• 任务说明
请逐行照录下列全部材料，不得改动任何字符。

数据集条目

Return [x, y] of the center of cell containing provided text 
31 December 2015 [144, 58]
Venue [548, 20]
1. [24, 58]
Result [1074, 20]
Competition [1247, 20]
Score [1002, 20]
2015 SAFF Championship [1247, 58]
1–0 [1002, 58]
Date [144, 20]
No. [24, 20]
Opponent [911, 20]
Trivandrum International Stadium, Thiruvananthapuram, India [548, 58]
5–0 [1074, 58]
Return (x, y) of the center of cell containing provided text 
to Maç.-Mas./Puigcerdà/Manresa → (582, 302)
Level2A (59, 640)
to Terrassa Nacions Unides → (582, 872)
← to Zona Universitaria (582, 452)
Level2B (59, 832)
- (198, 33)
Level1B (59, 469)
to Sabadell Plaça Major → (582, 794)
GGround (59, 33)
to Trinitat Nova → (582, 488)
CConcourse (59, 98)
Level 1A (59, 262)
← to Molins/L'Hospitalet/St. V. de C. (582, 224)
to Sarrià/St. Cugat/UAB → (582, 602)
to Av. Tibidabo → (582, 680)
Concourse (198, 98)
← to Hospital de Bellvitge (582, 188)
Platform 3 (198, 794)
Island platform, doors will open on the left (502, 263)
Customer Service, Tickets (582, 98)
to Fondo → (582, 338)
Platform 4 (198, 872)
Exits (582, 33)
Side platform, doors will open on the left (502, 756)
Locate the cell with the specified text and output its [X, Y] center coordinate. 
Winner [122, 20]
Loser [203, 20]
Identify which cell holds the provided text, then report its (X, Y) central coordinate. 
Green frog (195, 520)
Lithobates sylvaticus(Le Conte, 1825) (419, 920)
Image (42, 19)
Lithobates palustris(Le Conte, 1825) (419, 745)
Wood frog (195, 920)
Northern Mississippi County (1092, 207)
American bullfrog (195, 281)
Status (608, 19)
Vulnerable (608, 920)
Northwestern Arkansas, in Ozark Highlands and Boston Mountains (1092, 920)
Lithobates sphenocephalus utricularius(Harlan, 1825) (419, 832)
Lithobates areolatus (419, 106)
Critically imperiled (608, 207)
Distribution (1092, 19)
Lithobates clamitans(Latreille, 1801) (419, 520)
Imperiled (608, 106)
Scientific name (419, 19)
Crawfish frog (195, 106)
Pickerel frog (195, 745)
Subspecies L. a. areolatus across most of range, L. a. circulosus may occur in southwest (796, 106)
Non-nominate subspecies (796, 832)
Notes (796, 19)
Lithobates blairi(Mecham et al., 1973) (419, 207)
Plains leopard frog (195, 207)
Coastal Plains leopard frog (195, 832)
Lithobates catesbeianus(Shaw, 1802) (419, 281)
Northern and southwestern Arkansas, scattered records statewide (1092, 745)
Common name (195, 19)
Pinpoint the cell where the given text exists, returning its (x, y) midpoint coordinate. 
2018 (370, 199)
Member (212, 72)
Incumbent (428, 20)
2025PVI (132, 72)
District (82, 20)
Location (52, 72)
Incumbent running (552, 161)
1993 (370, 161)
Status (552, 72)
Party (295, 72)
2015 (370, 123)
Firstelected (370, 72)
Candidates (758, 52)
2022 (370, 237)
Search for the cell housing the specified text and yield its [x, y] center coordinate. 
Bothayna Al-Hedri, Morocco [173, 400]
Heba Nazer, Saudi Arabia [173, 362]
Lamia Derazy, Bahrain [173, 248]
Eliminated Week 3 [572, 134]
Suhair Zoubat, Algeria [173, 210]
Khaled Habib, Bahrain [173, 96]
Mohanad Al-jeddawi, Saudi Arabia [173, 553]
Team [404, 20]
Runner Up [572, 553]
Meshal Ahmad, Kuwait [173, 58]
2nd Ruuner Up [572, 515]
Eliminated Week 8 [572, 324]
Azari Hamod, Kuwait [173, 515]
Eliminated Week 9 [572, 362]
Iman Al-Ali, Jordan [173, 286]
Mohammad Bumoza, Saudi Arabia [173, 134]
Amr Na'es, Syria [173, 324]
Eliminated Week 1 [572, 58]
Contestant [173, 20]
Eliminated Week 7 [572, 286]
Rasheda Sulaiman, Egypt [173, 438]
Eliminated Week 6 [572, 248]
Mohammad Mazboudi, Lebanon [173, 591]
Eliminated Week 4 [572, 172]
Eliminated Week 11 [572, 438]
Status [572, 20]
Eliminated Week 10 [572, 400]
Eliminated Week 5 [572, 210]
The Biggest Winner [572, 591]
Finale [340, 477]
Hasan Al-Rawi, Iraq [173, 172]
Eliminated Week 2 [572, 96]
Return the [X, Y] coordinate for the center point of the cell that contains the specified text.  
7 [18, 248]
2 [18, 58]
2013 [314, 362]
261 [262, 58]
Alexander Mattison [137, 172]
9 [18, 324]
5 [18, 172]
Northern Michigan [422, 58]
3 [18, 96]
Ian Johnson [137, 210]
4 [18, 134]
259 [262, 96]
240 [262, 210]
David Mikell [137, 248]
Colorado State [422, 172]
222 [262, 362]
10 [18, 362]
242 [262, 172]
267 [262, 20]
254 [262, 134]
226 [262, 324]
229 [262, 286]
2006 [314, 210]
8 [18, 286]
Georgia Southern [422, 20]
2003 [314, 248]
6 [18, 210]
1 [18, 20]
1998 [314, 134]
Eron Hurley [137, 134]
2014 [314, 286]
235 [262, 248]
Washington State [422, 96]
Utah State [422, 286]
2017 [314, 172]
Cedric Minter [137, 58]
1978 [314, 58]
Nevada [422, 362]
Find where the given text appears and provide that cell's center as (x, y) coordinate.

• 练习结果
Return [x, y] of the center of cell containing provided text 
31 December 2015 [144, 58]
Venue [548, 20]
1. [24, 58]
Result [1074, 20]
Competition [1247, 20]
Score [1002, 20]
2015 SAFF Championship [1247, 58]
1–0 [1002, 58]
Date [144, 20]
No. [24, 20]
Opponent [911, 20]
Trivandrum International Stadium, Thiruvananthapuram, India [548, 58]
5–0 [1074, 58]
Return (x, y) of the center of cell containing provided text 
to Maç.-Mas./Puigcerdà/Manresa → (582, 302)
Level2A (59, 640)
to Terrassa Nacions Unides → (582, 872)
← to Zona Universitaria (582, 452)
Level2B (59, 832)
- (198, 33)
Level1B (59, 469)
to Sabadell Plaça Major → (582, 794)
GGround (59, 33)
to Trinitat Nova → (582, 488)
CConcourse (59, 98)
Level 1A (59, 262)
← to Molins/L'Hospitalet/St. V. de C. (582, 224)
to Sarrià/St. Cugat/UAB → (582, 602)
to Av. Tibidabo → (582, 680)
Concourse (198, 98)
← to Hospital de Bellvitge (582, 188)
Platform 3 (198, 794)
Island platform, doors will open on the left (502, 263)
Customer Service, Tickets (582, 98)
to Fondo → (582, 338)
Platform 4 (198, 872)
Exits (582, 33)
Side platform, doors will open on the left (502, 756)
Locate the cell with the specified text and output its [X, Y] center coordinate. 
Winner [122, 20]
Loser [203, 20]
Identify which cell holds the provided text, then report its (X, Y) central coordinate. 
Green frog (195, 520)
Lithobates sylvaticus(Le Conte, 1825) (419, 920)
Image (42, 19)
Lithobates palustris(Le Conte, 1825) (419, 745)
Wood frog (195, 920)
Northern Mississippi County (1092, 207)
American bullfrog (195, 281)
Status (608, 19)
Vulnerable (608, 920)
Northwestern Arkansas, in Ozark Highlands and Boston Mountains (1092, 920)
Lithobates sphenocephalus utricularius(Harlan, 1825) (419, 832)
Lithobates areolatus (419, 106)
Critically imperiled (608, 207)
Distribution (1092, 19)
Lithobates clamitans(Latreille, 1801) (419, 520)
Imperiled (608, 106)
Scientific name (419, 19)
Crawfish frog (195, 106)
Pickerel frog (195, 745)
Subspecies L. a. areolatus across most of range, L. a. circulosus may occur in southwest (796, 106)
Non-nominate subspecies (796, 832)
Notes (796, 19)
Lithobates blairi(Mecham et al., 1973) (419, 207)
Plains leopard frog (195, 207)
Coastal Plains leopard frog (195, 832)
Lithobates catesbeianus(Shaw, 1802) (419, 281)
Northern and southwestern Arkansas, scattered records statewide (1092, 745)
Common name (195, 19)
Pinpoint the cell where the given text exists, returning its (x, y) midpoint coordinate. 
2018 (370, 199)
Member (212, 72)
Incumbent (428, 20)
2025PVI (132, 72)
District (82, 20)
Location (52, 72)
Incumbent running (552, 161)
1993 (370, 161)
Status (552, 72)
Party (295, 72)
2015 (370, 123)
Firstelected (370, 72)
Candidates (758, 52)
2022 (370, 237)
Search for the cell housing the specified text and yield its [x, y] center coordinate. 
Bothayna Al-Hedri, Morocco [173, 400]
Heba Nazer, Saudi Arabia [173, 362]
Lamia Derazy, Bahrain [173, 248]
Eliminated Week 3 [572, 134]
Suhair Zoubat, Algeria [173, 210]
Khaled Habib, Bahrain [173, 96]
Mohanad Al-jeddawi, Saudi Arabia [173, 553]
Team [404, 20]
Runner Up [572, 553]
Meshal Ahmad, Kuwait [173, 58]
2nd Ruuner Up [572, 515]
Eliminated Week 8 [572, 324]
Azari Hamod, Kuwait [173, 515]
Eliminated Week 9 [572, 362]
Iman Al-Ali, Jordan [173, 286]
Mohammad Bumoza, Saudi Arabia [173, 134]
Amr Na'es, Syria [173, 324]
Eliminated Week 1 [572, 58]
Contestant [173, 20]
Eliminated Week 7 [572, 286]
Rasheda Sulaiman, Egypt [173, 438]
Eliminated Week 6 [572, 248]
Mohammad Mazboudi, Lebanon [173, 591]
Eliminated Week 4 [572, 172]
Eliminated Week 11 [572, 438]
Status [572, 20]
Eliminated Week 10 [572, 400]
Eliminated Week 5 [572, 210]
The Biggest Winner [572, 591]
Finale [340, 477]
Hasan Al-Rawi, Iraq [173, 172]
Eliminated Week 2 [572, 96]
Return the [X, Y] coordinate for the center point of the cell that contains the specified text.  
7 [18, 248]
2 [18, 58]
2013 [314, 362]
261 [262, 58]
Alexander Mattison [137, 172]
9 [18, 324]
5 [18, 172]
Northern Michigan [422, 58]
3 [18, 96]
Ian Johnson [137, 210]
4 [18, 134]
259 [262, 96]
240 [262, 210]
David Mikell [137, 248]
Colorado State [422, 172]
222 [262, 362]
10 [18, 362]
242 [262, 172]
267 [262, 20]
254 [262, 134]
226 [262, 324]
229 [262, 286]
2006 [314, 210]
8 [18, 286]
Georgia Southern [422, 20]
2003 [314, 248]
6 [18, 210]
1 [18, 20]
1998 [314, 134]
Eron Hurley [137, 134]
2014 [314, 286]
235 [262, 248]
Washington State [422, 96]
Utah State [422, 286]
2017 [314, 172]
Cedric Minter [137, 58]
1978 [314, 58]
Nevada [422, 362]
Find where the given text appears and provide that cell's center as (x, y) coordinate.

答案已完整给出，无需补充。